## Records from a dataset
>>>>>

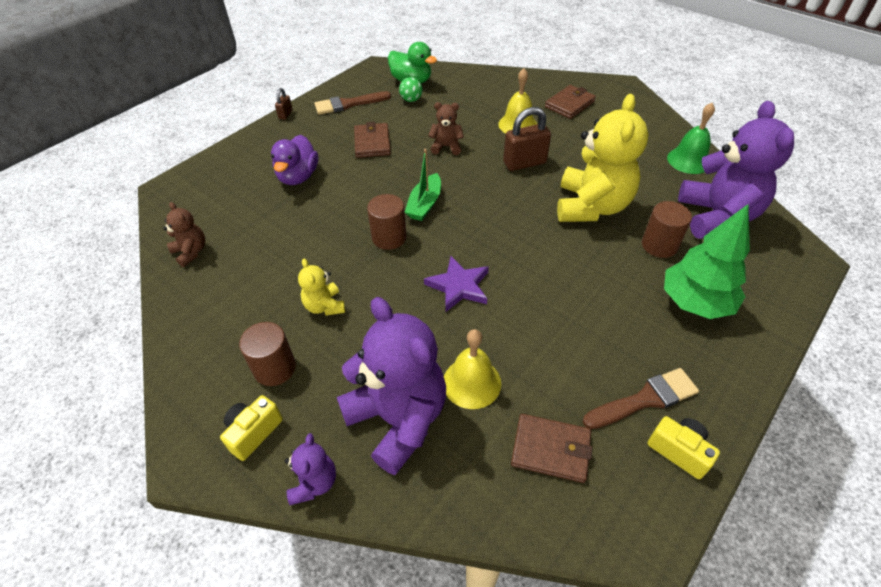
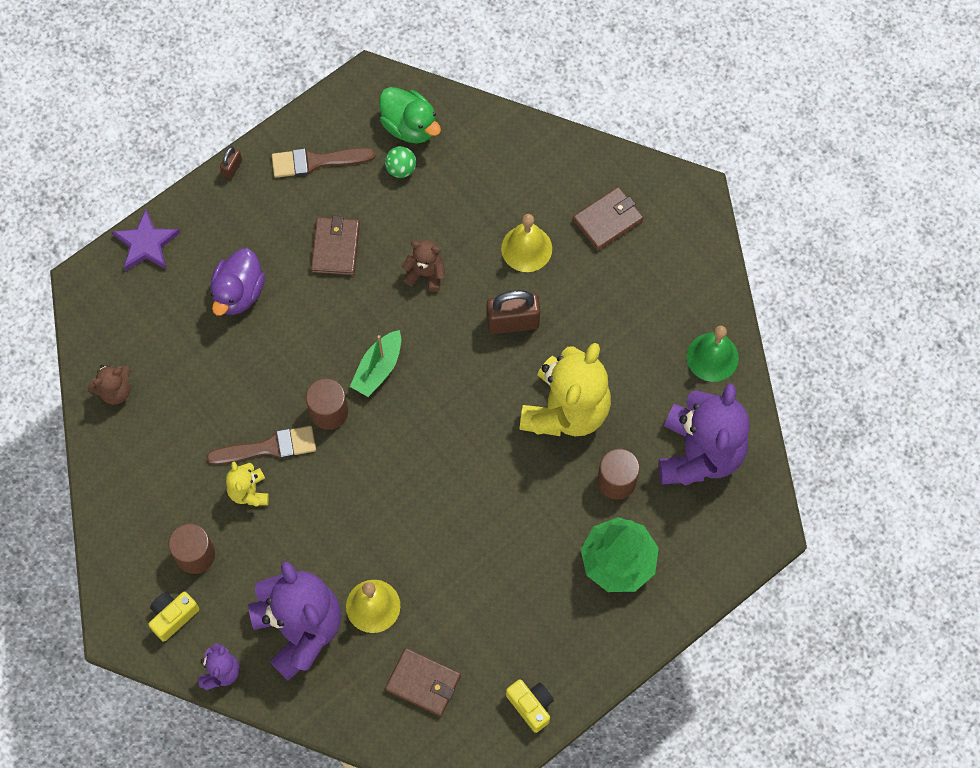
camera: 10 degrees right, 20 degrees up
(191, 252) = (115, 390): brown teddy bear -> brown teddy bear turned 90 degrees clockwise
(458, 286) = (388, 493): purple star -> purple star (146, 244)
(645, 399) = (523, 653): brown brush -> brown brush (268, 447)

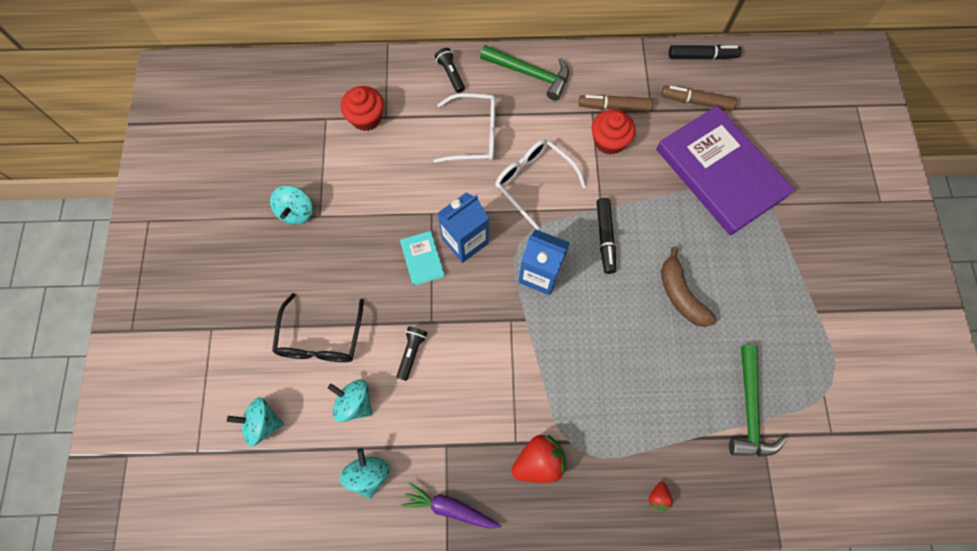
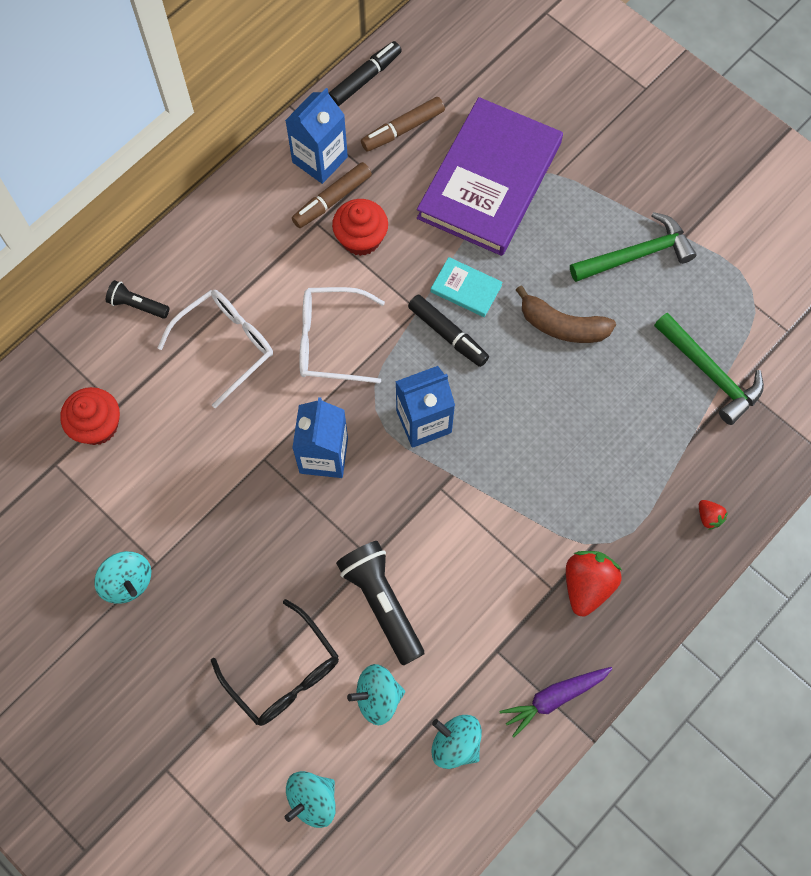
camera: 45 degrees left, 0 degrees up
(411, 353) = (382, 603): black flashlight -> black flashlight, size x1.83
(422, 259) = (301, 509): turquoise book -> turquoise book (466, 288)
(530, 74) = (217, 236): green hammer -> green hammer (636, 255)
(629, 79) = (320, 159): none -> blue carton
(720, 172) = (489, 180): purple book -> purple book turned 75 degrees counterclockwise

<<<<<
>>>>>

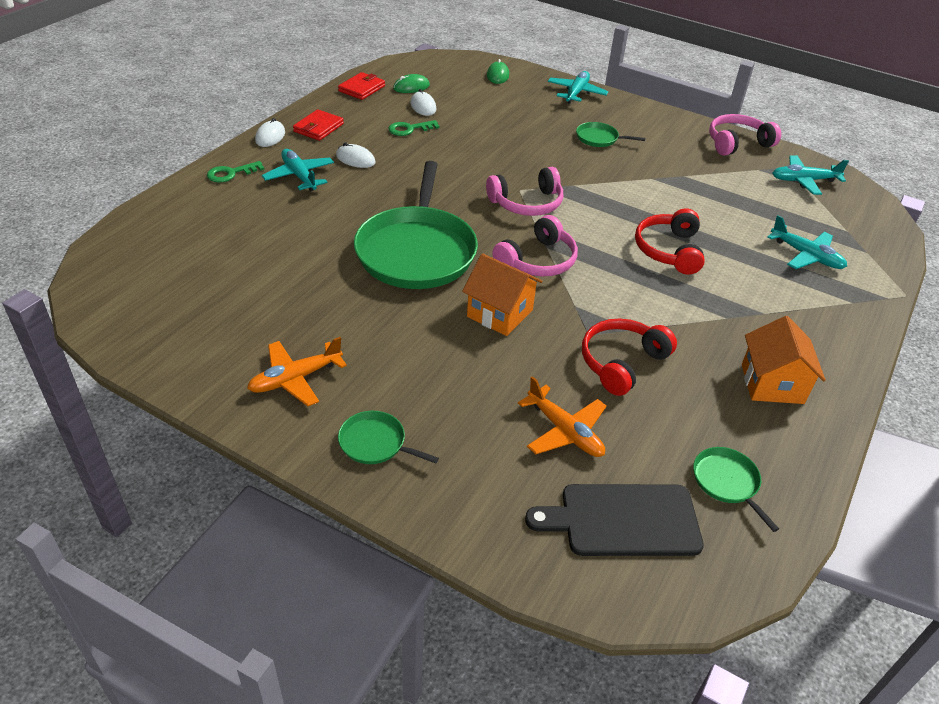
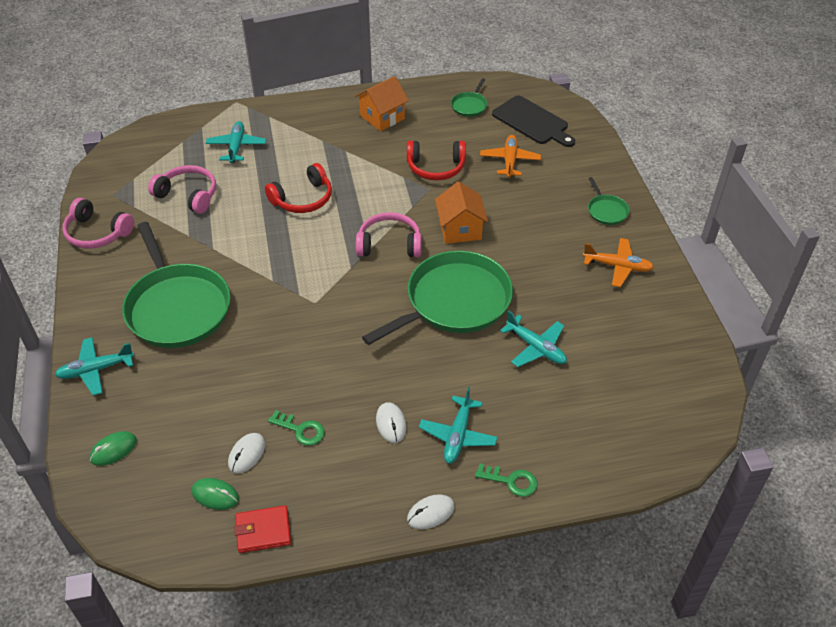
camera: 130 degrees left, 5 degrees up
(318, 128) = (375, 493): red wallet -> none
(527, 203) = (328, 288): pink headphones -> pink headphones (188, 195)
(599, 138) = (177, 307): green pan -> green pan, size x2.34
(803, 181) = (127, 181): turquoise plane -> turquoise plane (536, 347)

<<<<<
>>>>>

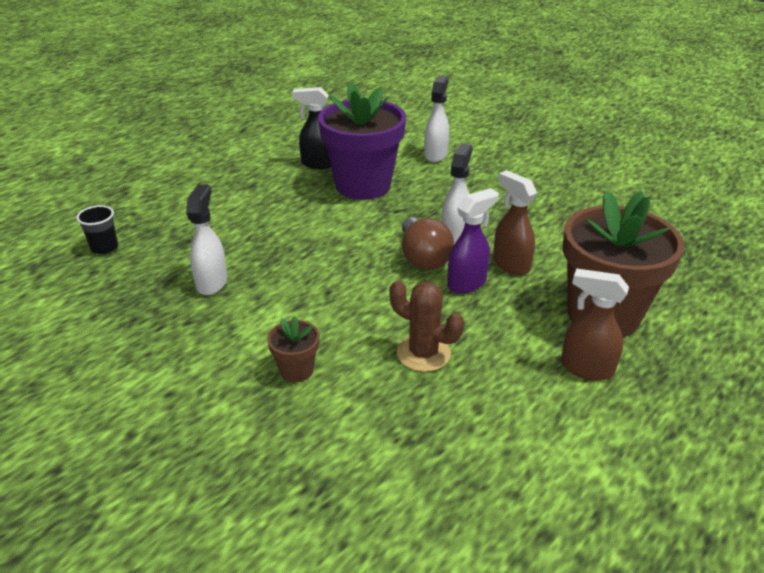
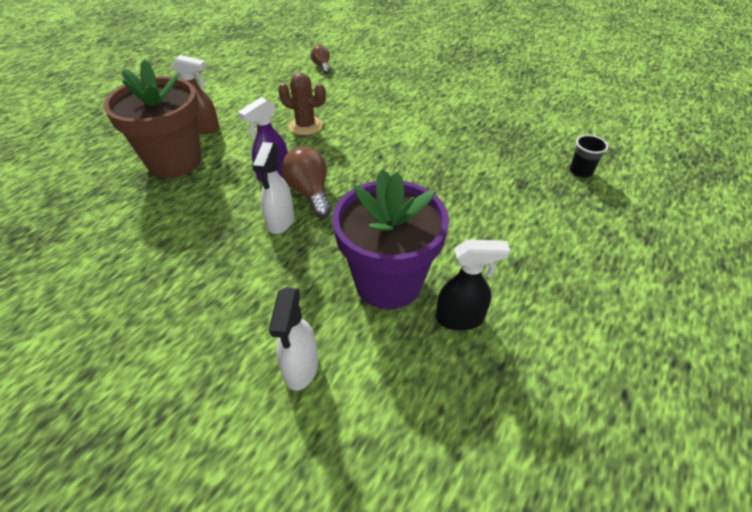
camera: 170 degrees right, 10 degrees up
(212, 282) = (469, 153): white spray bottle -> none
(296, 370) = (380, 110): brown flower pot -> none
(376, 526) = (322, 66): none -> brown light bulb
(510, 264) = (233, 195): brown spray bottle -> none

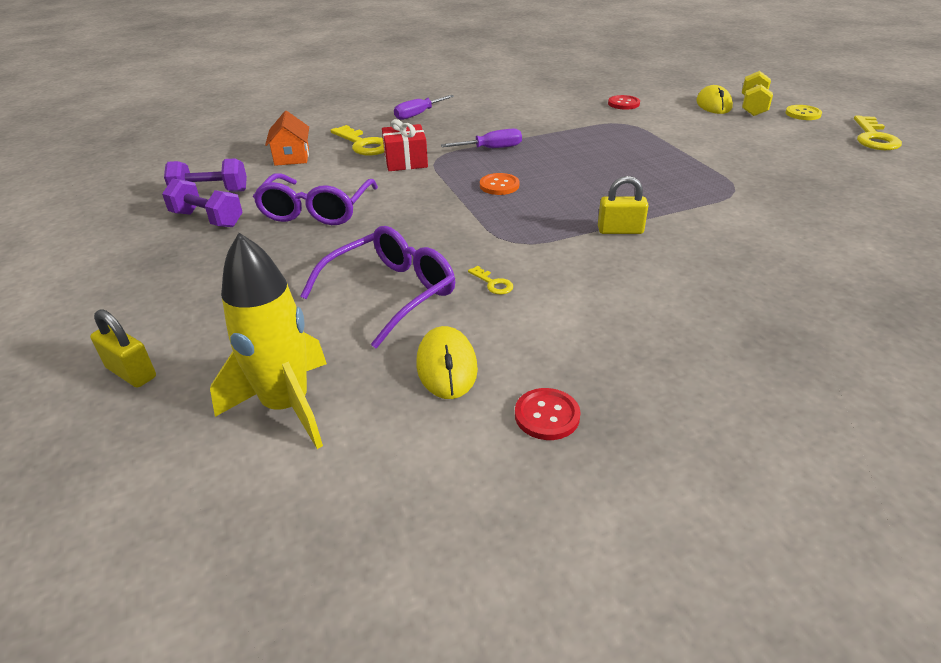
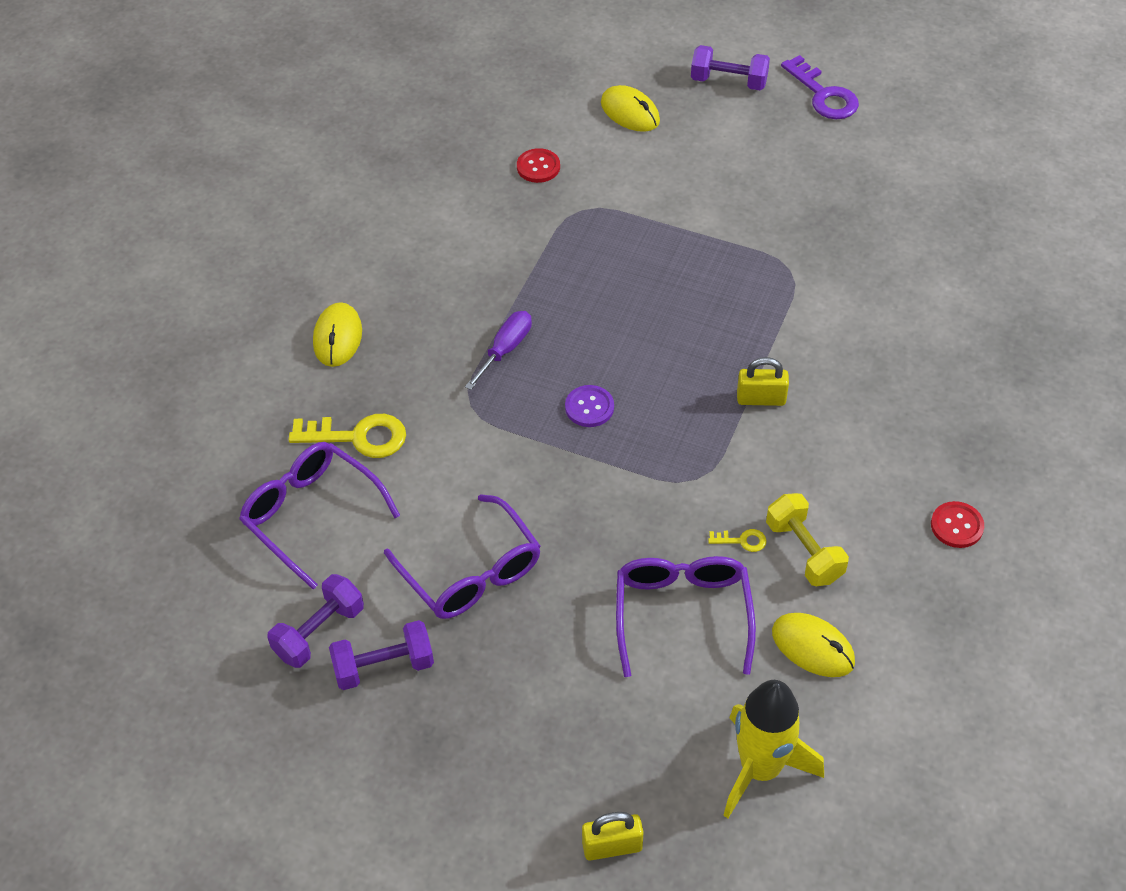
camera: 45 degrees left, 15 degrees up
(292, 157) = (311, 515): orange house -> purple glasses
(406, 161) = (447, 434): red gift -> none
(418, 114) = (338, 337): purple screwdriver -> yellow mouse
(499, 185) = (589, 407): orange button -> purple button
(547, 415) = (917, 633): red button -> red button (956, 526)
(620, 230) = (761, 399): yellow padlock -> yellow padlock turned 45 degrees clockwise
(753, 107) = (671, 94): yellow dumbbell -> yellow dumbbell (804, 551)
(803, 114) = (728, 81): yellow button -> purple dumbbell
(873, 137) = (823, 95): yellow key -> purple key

<<<<<

## Exercise directions
Out of the records above, set down only the lines from the one that contains "camera: 10 degrees right, 20 degrees up" through the one that contains "(720, 172) = (489, 180): purple", unchanged and without the pictures.

## Response below
camera: 10 degrees right, 20 degrees up
(191, 252) = (115, 390): brown teddy bear -> brown teddy bear turned 90 degrees clockwise
(458, 286) = (388, 493): purple star -> purple star (146, 244)
(645, 399) = (523, 653): brown brush -> brown brush (268, 447)

camera: 45 degrees left, 0 degrees up
(411, 353) = (382, 603): black flashlight -> black flashlight, size x1.83
(422, 259) = (301, 509): turquoise book -> turquoise book (466, 288)
(530, 74) = (217, 236): green hammer -> green hammer (636, 255)
(629, 79) = (320, 159): none -> blue carton
(720, 172) = (489, 180): purple book -> purple book turned 75 degrees counterclockwise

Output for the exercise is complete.